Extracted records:
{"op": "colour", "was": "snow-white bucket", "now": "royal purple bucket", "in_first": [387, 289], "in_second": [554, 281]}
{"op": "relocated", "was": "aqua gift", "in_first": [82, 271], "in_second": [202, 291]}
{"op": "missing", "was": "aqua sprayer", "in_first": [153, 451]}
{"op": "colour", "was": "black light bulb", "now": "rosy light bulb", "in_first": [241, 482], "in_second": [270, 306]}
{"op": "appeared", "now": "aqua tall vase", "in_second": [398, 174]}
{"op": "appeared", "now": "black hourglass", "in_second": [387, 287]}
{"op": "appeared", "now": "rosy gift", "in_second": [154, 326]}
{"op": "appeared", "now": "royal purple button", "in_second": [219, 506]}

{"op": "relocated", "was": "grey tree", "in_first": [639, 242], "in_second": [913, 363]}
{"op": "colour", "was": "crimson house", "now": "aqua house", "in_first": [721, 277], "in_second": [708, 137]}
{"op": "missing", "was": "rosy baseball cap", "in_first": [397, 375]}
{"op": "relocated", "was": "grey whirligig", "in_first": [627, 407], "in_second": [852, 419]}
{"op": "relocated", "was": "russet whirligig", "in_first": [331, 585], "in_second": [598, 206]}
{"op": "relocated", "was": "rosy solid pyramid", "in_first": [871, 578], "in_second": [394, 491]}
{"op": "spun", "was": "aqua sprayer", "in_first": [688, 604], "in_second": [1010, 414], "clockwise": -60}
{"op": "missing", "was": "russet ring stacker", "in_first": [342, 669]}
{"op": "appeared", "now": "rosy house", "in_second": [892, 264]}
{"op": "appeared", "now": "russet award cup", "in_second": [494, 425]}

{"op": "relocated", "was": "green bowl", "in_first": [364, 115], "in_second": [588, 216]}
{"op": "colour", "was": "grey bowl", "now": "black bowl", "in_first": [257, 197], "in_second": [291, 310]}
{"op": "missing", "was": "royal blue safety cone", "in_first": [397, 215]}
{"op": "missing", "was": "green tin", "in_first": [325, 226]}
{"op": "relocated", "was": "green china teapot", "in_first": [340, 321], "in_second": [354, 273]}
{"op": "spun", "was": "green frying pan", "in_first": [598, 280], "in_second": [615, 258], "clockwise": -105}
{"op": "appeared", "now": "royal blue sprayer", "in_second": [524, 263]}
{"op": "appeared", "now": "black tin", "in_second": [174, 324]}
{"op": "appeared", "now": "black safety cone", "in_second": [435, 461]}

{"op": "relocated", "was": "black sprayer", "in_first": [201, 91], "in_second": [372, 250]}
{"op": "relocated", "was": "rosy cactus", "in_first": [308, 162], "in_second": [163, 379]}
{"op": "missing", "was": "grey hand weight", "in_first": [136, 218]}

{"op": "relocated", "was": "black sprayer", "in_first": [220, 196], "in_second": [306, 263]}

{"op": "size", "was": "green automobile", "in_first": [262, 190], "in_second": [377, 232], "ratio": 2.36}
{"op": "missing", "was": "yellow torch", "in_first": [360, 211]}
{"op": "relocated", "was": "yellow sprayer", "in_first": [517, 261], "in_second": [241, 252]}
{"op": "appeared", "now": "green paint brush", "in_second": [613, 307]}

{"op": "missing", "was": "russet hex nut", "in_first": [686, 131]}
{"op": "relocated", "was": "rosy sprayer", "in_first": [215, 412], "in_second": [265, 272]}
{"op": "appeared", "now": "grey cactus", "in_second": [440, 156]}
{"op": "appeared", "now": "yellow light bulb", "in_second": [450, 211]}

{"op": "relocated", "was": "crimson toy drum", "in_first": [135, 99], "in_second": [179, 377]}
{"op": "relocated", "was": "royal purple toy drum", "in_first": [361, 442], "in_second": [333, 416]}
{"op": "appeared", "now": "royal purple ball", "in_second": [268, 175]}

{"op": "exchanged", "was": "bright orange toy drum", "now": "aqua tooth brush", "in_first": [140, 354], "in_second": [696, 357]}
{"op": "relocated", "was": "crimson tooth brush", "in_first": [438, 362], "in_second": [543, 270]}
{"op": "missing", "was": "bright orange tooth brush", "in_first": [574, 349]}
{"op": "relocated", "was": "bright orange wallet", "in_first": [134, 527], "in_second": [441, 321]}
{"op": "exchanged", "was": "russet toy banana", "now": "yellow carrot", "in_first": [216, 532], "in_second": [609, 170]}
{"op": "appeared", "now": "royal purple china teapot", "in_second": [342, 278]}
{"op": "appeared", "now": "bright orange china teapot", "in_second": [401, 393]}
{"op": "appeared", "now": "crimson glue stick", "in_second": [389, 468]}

▸ **Exercise instructions**
Exactly as they are written, print the entries again.

▸ **Task answer**
{"op": "colour", "was": "snow-white bucket", "now": "royal purple bucket", "in_first": [387, 289], "in_second": [554, 281]}
{"op": "relocated", "was": "aqua gift", "in_first": [82, 271], "in_second": [202, 291]}
{"op": "missing", "was": "aqua sprayer", "in_first": [153, 451]}
{"op": "colour", "was": "black light bulb", "now": "rosy light bulb", "in_first": [241, 482], "in_second": [270, 306]}
{"op": "appeared", "now": "aqua tall vase", "in_second": [398, 174]}
{"op": "appeared", "now": "black hourglass", "in_second": [387, 287]}
{"op": "appeared", "now": "rosy gift", "in_second": [154, 326]}
{"op": "appeared", "now": "royal purple button", "in_second": [219, 506]}

{"op": "relocated", "was": "grey tree", "in_first": [639, 242], "in_second": [913, 363]}
{"op": "colour", "was": "crimson house", "now": "aqua house", "in_first": [721, 277], "in_second": [708, 137]}
{"op": "missing", "was": "rosy baseball cap", "in_first": [397, 375]}
{"op": "relocated", "was": "grey whirligig", "in_first": [627, 407], "in_second": [852, 419]}
{"op": "relocated", "was": "russet whirligig", "in_first": [331, 585], "in_second": [598, 206]}
{"op": "relocated", "was": "rosy solid pyramid", "in_first": [871, 578], "in_second": [394, 491]}
{"op": "spun", "was": "aqua sprayer", "in_first": [688, 604], "in_second": [1010, 414], "clockwise": -60}
{"op": "missing", "was": "russet ring stacker", "in_first": [342, 669]}
{"op": "appeared", "now": "rosy house", "in_second": [892, 264]}
{"op": "appeared", "now": "russet award cup", "in_second": [494, 425]}

{"op": "relocated", "was": "green bowl", "in_first": [364, 115], "in_second": [588, 216]}
{"op": "colour", "was": "grey bowl", "now": "black bowl", "in_first": [257, 197], "in_second": [291, 310]}
{"op": "missing", "was": "royal blue safety cone", "in_first": [397, 215]}
{"op": "missing", "was": "green tin", "in_first": [325, 226]}
{"op": "relocated", "was": "green china teapot", "in_first": [340, 321], "in_second": [354, 273]}
{"op": "spun", "was": "green frying pan", "in_first": [598, 280], "in_second": [615, 258], "clockwise": -105}
{"op": "appeared", "now": "royal blue sprayer", "in_second": [524, 263]}
{"op": "appeared", "now": "black tin", "in_second": [174, 324]}
{"op": "appeared", "now": "black safety cone", "in_second": [435, 461]}

{"op": "relocated", "was": "black sprayer", "in_first": [201, 91], "in_second": [372, 250]}
{"op": "relocated", "was": "rosy cactus", "in_first": [308, 162], "in_second": [163, 379]}
{"op": "missing", "was": "grey hand weight", "in_first": [136, 218]}

{"op": "relocated", "was": "black sprayer", "in_first": [220, 196], "in_second": [306, 263]}

{"op": "size", "was": "green automobile", "in_first": [262, 190], "in_second": [377, 232], "ratio": 2.36}
{"op": "missing", "was": "yellow torch", "in_first": [360, 211]}
{"op": "relocated", "was": "yellow sprayer", "in_first": [517, 261], "in_second": [241, 252]}
{"op": "appeared", "now": "green paint brush", "in_second": [613, 307]}

{"op": "missing", "was": "russet hex nut", "in_first": [686, 131]}
{"op": "relocated", "was": "rosy sprayer", "in_first": [215, 412], "in_second": [265, 272]}
{"op": "appeared", "now": "grey cactus", "in_second": [440, 156]}
{"op": "appeared", "now": "yellow light bulb", "in_second": [450, 211]}

{"op": "relocated", "was": "crimson toy drum", "in_first": [135, 99], "in_second": [179, 377]}
{"op": "relocated", "was": "royal purple toy drum", "in_first": [361, 442], "in_second": [333, 416]}
{"op": "appeared", "now": "royal purple ball", "in_second": [268, 175]}

{"op": "exchanged", "was": "bright orange toy drum", "now": "aqua tooth brush", "in_first": [140, 354], "in_second": [696, 357]}
{"op": "relocated", "was": "crimson tooth brush", "in_first": [438, 362], "in_second": [543, 270]}
{"op": "missing", "was": "bright orange tooth brush", "in_first": [574, 349]}
{"op": "relocated", "was": "bright orange wallet", "in_first": [134, 527], "in_second": [441, 321]}
{"op": "exchanged", "was": "russet toy banana", "now": "yellow carrot", "in_first": [216, 532], "in_second": [609, 170]}
{"op": "appeared", "now": "royal purple china teapot", "in_second": [342, 278]}
{"op": "appeared", "now": "bright orange china teapot", "in_second": [401, 393]}
{"op": "appeared", "now": "crimson glue stick", "in_second": [389, 468]}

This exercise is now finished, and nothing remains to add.